→ WORK ITEM
Nothing but the pictures may be dropped; the rest of the listing is to be written out exactly.
──────── SUPPLIED DATA ────────
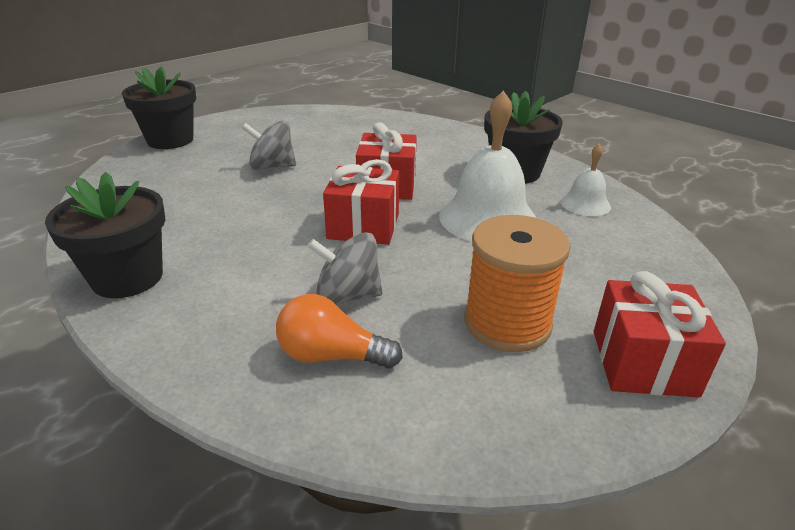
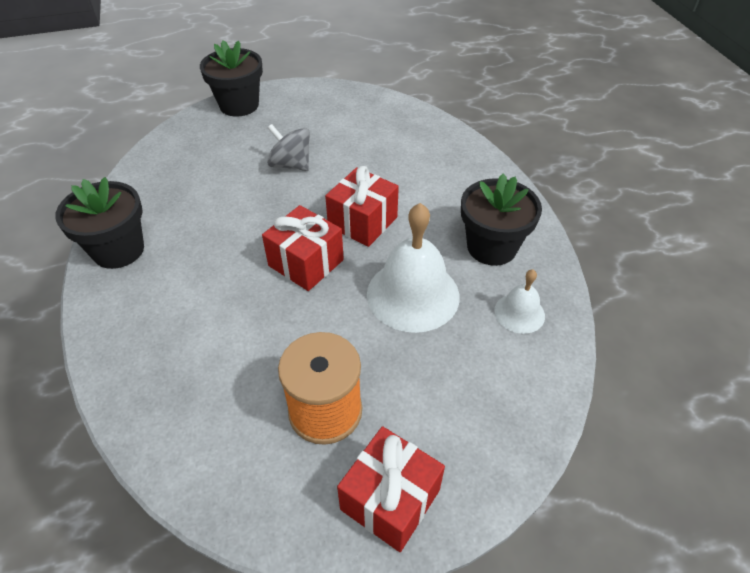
camera: 30 degrees right, 15 degrees up
(331, 355) = (186, 379): orange light bulb -> none
(347, 295) = (238, 330): grey spinning top -> none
────────
→ EXERCISE RESPONSE
camera: 30 degrees right, 15 degrees up
(331, 355) = (186, 379): orange light bulb -> none
(347, 295) = (238, 330): grey spinning top -> none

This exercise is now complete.